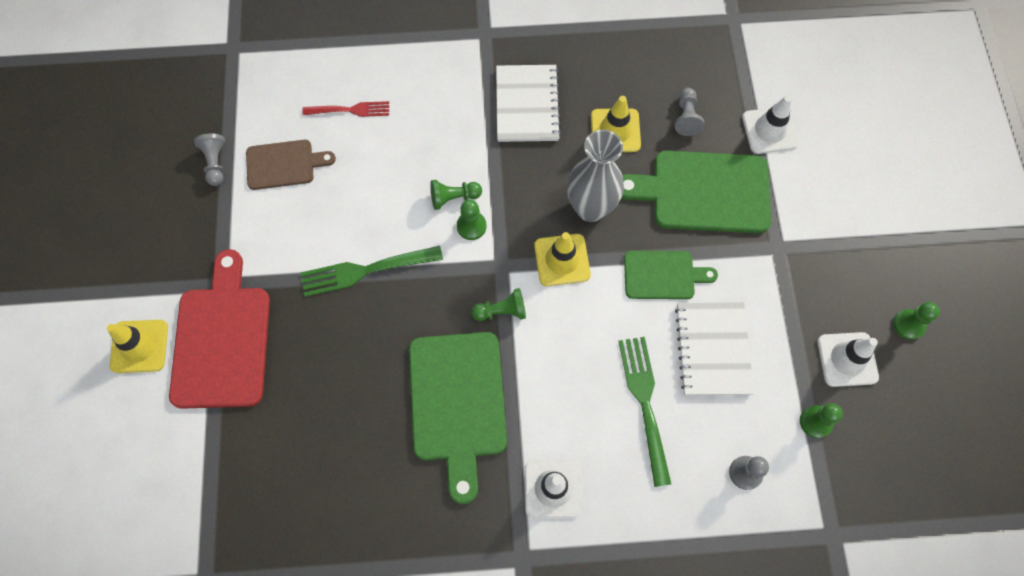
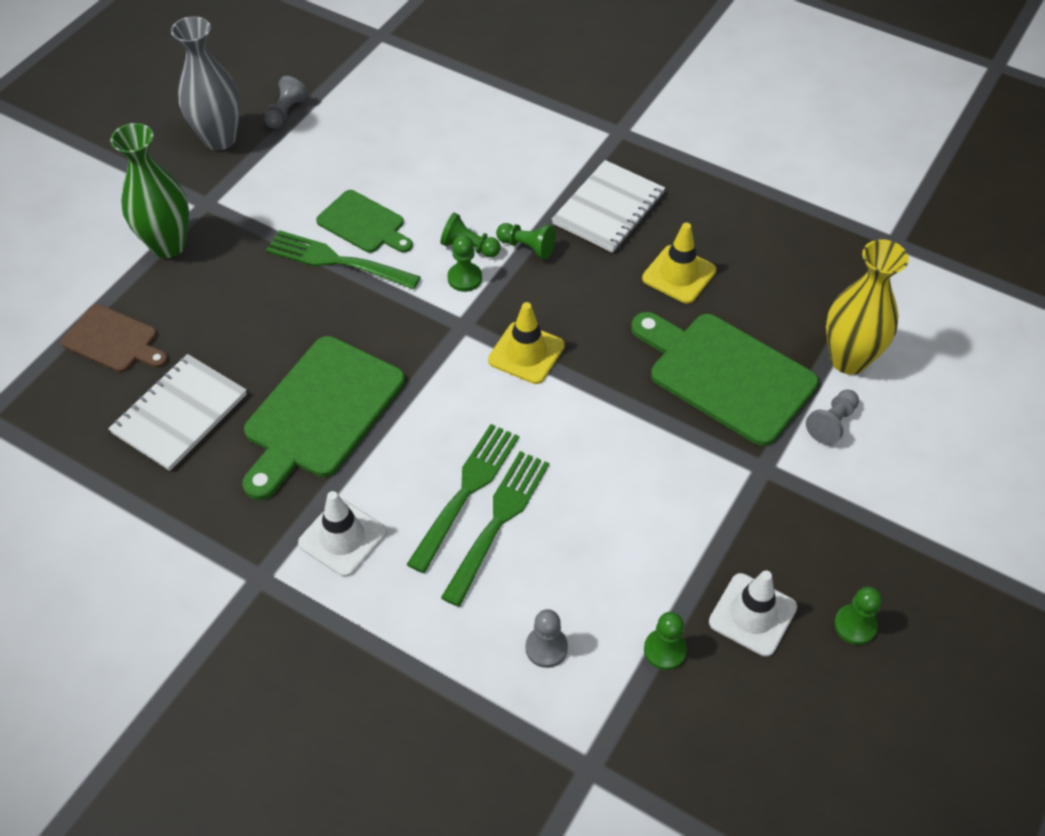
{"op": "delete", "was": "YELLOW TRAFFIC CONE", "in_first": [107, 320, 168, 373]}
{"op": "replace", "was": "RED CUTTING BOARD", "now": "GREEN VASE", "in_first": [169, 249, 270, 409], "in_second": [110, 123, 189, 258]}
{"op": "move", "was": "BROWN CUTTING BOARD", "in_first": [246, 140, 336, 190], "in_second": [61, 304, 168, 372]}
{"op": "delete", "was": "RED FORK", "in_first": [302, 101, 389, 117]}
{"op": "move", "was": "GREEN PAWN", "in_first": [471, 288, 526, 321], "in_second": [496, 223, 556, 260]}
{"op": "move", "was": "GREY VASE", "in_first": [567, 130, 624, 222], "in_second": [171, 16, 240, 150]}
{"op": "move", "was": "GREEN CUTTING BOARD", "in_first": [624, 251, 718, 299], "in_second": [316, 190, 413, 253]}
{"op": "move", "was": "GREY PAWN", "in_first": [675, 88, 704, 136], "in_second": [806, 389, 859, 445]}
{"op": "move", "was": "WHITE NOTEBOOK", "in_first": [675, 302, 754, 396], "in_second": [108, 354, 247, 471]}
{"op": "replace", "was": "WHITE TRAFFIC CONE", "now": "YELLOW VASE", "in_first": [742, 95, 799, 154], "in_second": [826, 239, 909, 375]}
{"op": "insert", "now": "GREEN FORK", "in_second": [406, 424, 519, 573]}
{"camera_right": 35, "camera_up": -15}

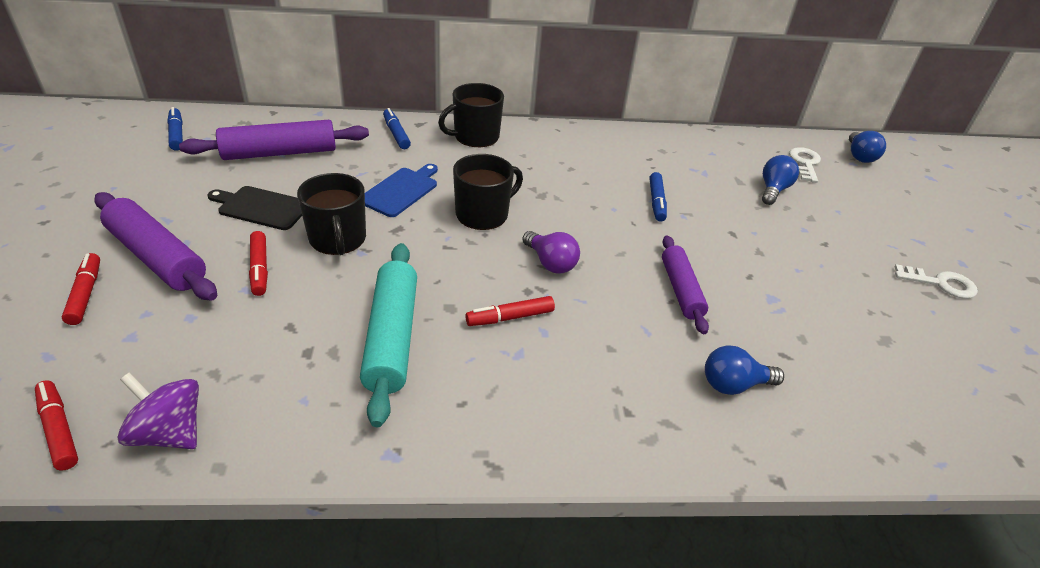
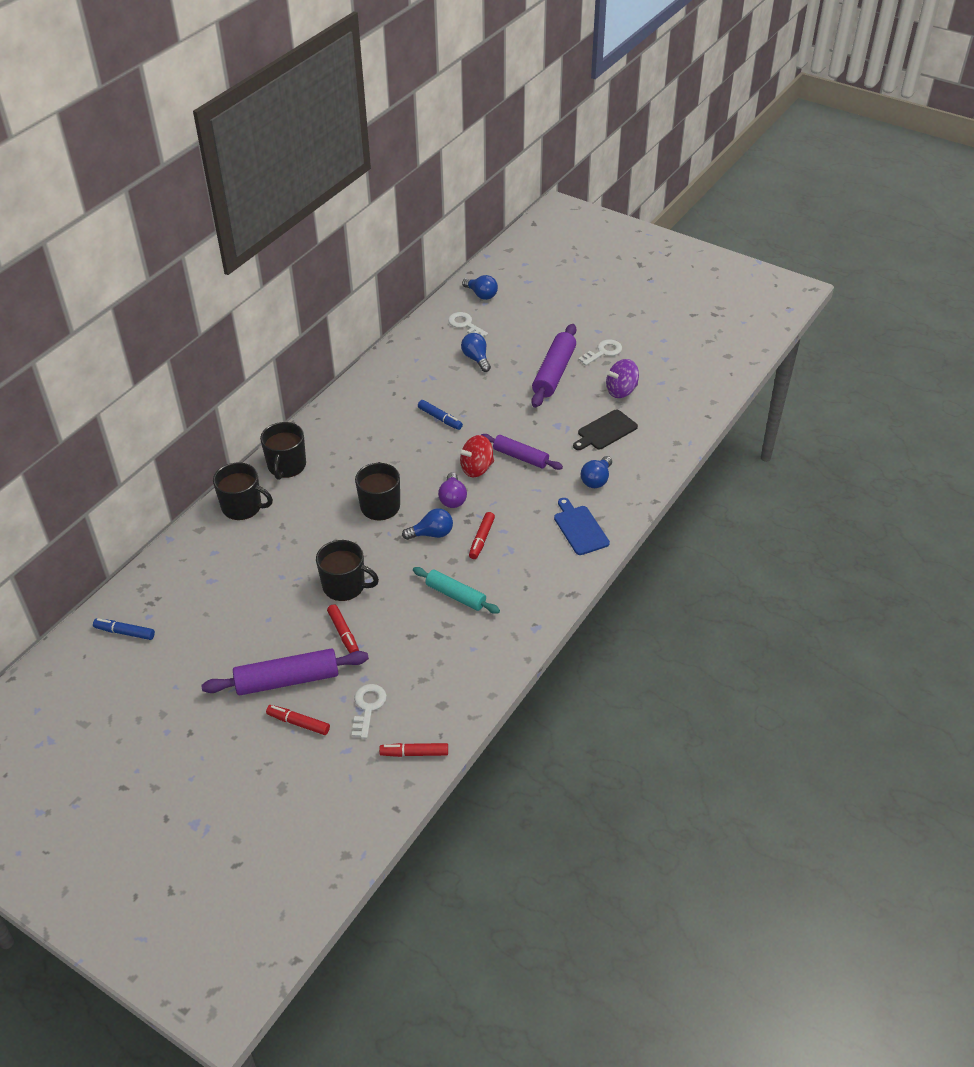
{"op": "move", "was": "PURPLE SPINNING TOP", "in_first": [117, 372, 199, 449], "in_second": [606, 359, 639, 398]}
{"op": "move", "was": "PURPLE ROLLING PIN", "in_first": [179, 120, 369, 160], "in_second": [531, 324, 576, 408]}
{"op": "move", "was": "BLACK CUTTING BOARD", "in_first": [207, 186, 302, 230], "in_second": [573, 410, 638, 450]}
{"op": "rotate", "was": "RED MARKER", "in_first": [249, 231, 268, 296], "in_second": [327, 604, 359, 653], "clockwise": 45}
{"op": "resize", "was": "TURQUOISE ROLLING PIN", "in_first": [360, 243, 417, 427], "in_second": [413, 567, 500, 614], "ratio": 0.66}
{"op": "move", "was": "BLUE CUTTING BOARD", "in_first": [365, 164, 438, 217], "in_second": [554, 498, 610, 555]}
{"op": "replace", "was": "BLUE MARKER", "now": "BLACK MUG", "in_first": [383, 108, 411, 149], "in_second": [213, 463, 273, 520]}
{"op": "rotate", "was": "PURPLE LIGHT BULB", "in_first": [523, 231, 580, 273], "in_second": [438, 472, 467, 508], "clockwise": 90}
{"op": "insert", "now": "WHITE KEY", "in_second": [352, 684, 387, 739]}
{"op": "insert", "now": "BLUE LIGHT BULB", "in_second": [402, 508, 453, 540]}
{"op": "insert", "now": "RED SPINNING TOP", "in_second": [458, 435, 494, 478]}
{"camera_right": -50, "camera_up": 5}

■ **What the task requires**
Retype each line above exactly and leave out any picture.

■ **Exercise output**
{"op": "delete", "was": "YELLOW TRAFFIC CONE", "in_first": [107, 320, 168, 373]}
{"op": "replace", "was": "RED CUTTING BOARD", "now": "GREEN VASE", "in_first": [169, 249, 270, 409], "in_second": [110, 123, 189, 258]}
{"op": "move", "was": "BROWN CUTTING BOARD", "in_first": [246, 140, 336, 190], "in_second": [61, 304, 168, 372]}
{"op": "delete", "was": "RED FORK", "in_first": [302, 101, 389, 117]}
{"op": "move", "was": "GREEN PAWN", "in_first": [471, 288, 526, 321], "in_second": [496, 223, 556, 260]}
{"op": "move", "was": "GREY VASE", "in_first": [567, 130, 624, 222], "in_second": [171, 16, 240, 150]}
{"op": "move", "was": "GREEN CUTTING BOARD", "in_first": [624, 251, 718, 299], "in_second": [316, 190, 413, 253]}
{"op": "move", "was": "GREY PAWN", "in_first": [675, 88, 704, 136], "in_second": [806, 389, 859, 445]}
{"op": "move", "was": "WHITE NOTEBOOK", "in_first": [675, 302, 754, 396], "in_second": [108, 354, 247, 471]}
{"op": "replace", "was": "WHITE TRAFFIC CONE", "now": "YELLOW VASE", "in_first": [742, 95, 799, 154], "in_second": [826, 239, 909, 375]}
{"op": "insert", "now": "GREEN FORK", "in_second": [406, 424, 519, 573]}
{"camera_right": 35, "camera_up": -15}

{"op": "move", "was": "PURPLE SPINNING TOP", "in_first": [117, 372, 199, 449], "in_second": [606, 359, 639, 398]}
{"op": "move", "was": "PURPLE ROLLING PIN", "in_first": [179, 120, 369, 160], "in_second": [531, 324, 576, 408]}
{"op": "move", "was": "BLACK CUTTING BOARD", "in_first": [207, 186, 302, 230], "in_second": [573, 410, 638, 450]}
{"op": "rotate", "was": "RED MARKER", "in_first": [249, 231, 268, 296], "in_second": [327, 604, 359, 653], "clockwise": 45}
{"op": "resize", "was": "TURQUOISE ROLLING PIN", "in_first": [360, 243, 417, 427], "in_second": [413, 567, 500, 614], "ratio": 0.66}
{"op": "move", "was": "BLUE CUTTING BOARD", "in_first": [365, 164, 438, 217], "in_second": [554, 498, 610, 555]}
{"op": "replace", "was": "BLUE MARKER", "now": "BLACK MUG", "in_first": [383, 108, 411, 149], "in_second": [213, 463, 273, 520]}
{"op": "rotate", "was": "PURPLE LIGHT BULB", "in_first": [523, 231, 580, 273], "in_second": [438, 472, 467, 508], "clockwise": 90}
{"op": "insert", "now": "WHITE KEY", "in_second": [352, 684, 387, 739]}
{"op": "insert", "now": "BLUE LIGHT BULB", "in_second": [402, 508, 453, 540]}
{"op": "insert", "now": "RED SPINNING TOP", "in_second": [458, 435, 494, 478]}
{"camera_right": -50, "camera_up": 5}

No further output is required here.